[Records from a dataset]

··········

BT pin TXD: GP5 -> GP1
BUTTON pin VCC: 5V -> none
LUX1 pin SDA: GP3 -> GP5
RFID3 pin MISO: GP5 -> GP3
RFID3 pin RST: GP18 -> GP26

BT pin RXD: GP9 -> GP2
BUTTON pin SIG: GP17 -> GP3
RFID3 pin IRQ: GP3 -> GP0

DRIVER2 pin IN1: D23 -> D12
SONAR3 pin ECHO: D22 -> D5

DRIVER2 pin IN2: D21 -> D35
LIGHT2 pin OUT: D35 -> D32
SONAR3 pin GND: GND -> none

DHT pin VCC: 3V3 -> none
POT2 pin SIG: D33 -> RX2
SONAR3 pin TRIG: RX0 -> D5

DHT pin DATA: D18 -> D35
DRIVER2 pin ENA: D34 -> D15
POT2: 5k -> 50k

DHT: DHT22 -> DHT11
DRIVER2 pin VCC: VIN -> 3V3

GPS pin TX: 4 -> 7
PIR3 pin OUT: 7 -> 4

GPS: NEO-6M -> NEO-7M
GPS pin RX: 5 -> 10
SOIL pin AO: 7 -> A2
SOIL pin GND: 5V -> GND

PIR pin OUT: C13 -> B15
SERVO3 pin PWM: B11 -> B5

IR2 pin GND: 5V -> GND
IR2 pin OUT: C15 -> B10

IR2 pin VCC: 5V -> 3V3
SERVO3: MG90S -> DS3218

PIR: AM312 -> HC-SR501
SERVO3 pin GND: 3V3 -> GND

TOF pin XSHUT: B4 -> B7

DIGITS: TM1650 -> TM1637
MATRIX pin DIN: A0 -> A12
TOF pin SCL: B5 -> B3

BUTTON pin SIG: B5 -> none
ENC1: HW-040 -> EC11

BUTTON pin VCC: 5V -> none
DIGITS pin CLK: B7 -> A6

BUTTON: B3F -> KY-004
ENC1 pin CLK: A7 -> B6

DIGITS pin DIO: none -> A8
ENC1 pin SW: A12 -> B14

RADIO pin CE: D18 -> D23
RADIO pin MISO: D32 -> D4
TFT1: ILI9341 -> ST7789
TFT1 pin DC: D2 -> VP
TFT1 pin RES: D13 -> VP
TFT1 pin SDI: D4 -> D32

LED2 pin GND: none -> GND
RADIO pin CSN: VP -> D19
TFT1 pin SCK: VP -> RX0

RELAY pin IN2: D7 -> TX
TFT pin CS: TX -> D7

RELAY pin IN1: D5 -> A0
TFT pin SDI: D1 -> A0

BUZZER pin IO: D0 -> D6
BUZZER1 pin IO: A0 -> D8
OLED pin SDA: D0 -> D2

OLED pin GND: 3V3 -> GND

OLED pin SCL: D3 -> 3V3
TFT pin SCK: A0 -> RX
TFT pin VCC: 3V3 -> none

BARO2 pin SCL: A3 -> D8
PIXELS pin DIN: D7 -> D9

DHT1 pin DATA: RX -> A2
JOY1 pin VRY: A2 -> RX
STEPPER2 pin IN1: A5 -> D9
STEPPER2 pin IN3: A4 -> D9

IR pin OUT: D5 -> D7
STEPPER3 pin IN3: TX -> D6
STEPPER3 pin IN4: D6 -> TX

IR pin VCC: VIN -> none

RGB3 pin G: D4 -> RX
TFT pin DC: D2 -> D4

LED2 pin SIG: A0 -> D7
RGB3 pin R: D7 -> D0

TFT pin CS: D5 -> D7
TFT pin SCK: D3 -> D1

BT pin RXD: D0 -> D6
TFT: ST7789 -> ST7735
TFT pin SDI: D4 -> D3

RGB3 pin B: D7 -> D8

··········

Work instruction: Would you return the entries exactly as they stand?

Solution to this exercise:
BT pin TXD: GP5 -> GP1
BUTTON pin VCC: 5V -> none
LUX1 pin SDA: GP3 -> GP5
RFID3 pin MISO: GP5 -> GP3
RFID3 pin RST: GP18 -> GP26

BT pin RXD: GP9 -> GP2
BUTTON pin SIG: GP17 -> GP3
RFID3 pin IRQ: GP3 -> GP0

DRIVER2 pin IN1: D23 -> D12
SONAR3 pin ECHO: D22 -> D5

DRIVER2 pin IN2: D21 -> D35
LIGHT2 pin OUT: D35 -> D32
SONAR3 pin GND: GND -> none

DHT pin VCC: 3V3 -> none
POT2 pin SIG: D33 -> RX2
SONAR3 pin TRIG: RX0 -> D5

DHT pin DATA: D18 -> D35
DRIVER2 pin ENA: D34 -> D15
POT2: 5k -> 50k

DHT: DHT22 -> DHT11
DRIVER2 pin VCC: VIN -> 3V3

GPS pin TX: 4 -> 7
PIR3 pin OUT: 7 -> 4

GPS: NEO-6M -> NEO-7M
GPS pin RX: 5 -> 10
SOIL pin AO: 7 -> A2
SOIL pin GND: 5V -> GND

PIR pin OUT: C13 -> B15
SERVO3 pin PWM: B11 -> B5

IR2 pin GND: 5V -> GND
IR2 pin OUT: C15 -> B10

IR2 pin VCC: 5V -> 3V3
SERVO3: MG90S -> DS3218

PIR: AM312 -> HC-SR501
SERVO3 pin GND: 3V3 -> GND

TOF pin XSHUT: B4 -> B7

DIGITS: TM1650 -> TM1637
MATRIX pin DIN: A0 -> A12
TOF pin SCL: B5 -> B3

BUTTON pin SIG: B5 -> none
ENC1: HW-040 -> EC11

BUTTON pin VCC: 5V -> none
DIGITS pin CLK: B7 -> A6

BUTTON: B3F -> KY-004
ENC1 pin CLK: A7 -> B6

DIGITS pin DIO: none -> A8
ENC1 pin SW: A12 -> B14

RADIO pin CE: D18 -> D23
RADIO pin MISO: D32 -> D4
TFT1: ILI9341 -> ST7789
TFT1 pin DC: D2 -> VP
TFT1 pin RES: D13 -> VP
TFT1 pin SDI: D4 -> D32

LED2 pin GND: none -> GND
RADIO pin CSN: VP -> D19
TFT1 pin SCK: VP -> RX0

RELAY pin IN2: D7 -> TX
TFT pin CS: TX -> D7

RELAY pin IN1: D5 -> A0
TFT pin SDI: D1 -> A0

BUZZER pin IO: D0 -> D6
BUZZER1 pin IO: A0 -> D8
OLED pin SDA: D0 -> D2

OLED pin GND: 3V3 -> GND

OLED pin SCL: D3 -> 3V3
TFT pin SCK: A0 -> RX
TFT pin VCC: 3V3 -> none

BARO2 pin SCL: A3 -> D8
PIXELS pin DIN: D7 -> D9

DHT1 pin DATA: RX -> A2
JOY1 pin VRY: A2 -> RX
STEPPER2 pin IN1: A5 -> D9
STEPPER2 pin IN3: A4 -> D9

IR pin OUT: D5 -> D7
STEPPER3 pin IN3: TX -> D6
STEPPER3 pin IN4: D6 -> TX

IR pin VCC: VIN -> none

RGB3 pin G: D4 -> RX
TFT pin DC: D2 -> D4

LED2 pin SIG: A0 -> D7
RGB3 pin R: D7 -> D0

TFT pin CS: D5 -> D7
TFT pin SCK: D3 -> D1

BT pin RXD: D0 -> D6
TFT: ST7789 -> ST7735
TFT pin SDI: D4 -> D3

RGB3 pin B: D7 -> D8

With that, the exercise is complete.